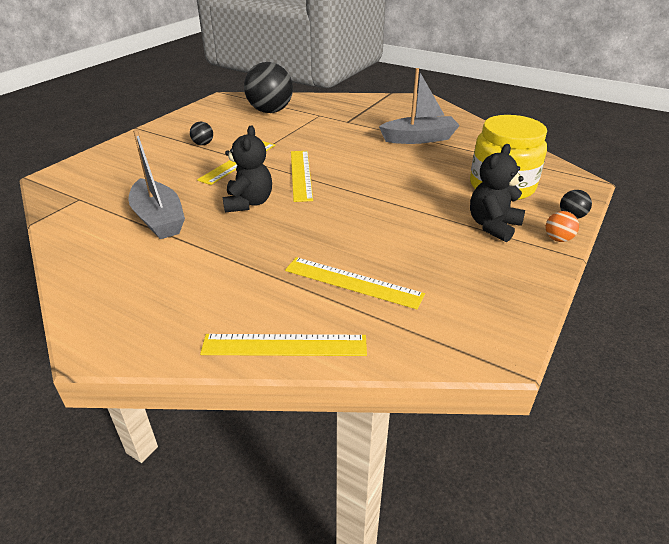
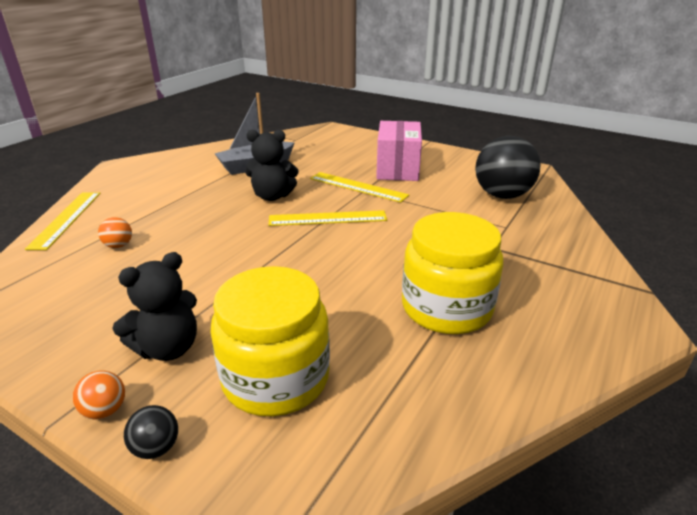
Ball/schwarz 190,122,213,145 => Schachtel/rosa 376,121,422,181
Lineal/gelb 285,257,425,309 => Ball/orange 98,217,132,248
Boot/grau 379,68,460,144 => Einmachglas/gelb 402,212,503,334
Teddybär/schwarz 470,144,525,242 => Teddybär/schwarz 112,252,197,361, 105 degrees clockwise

◆ ◆ ◆ ◆

- **Exercise requirements**: The final stretch of the listing, from the line containing "Lineal/gelb 285,257,425,309 =>" through its last line, both included, is to be output exactly and by itself.

- **Answer to this problem**:
Lineal/gelb 285,257,425,309 => Ball/orange 98,217,132,248
Boot/grau 379,68,460,144 => Einmachglas/gelb 402,212,503,334
Teddybär/schwarz 470,144,525,242 => Teddybär/schwarz 112,252,197,361, 105 degrees clockwise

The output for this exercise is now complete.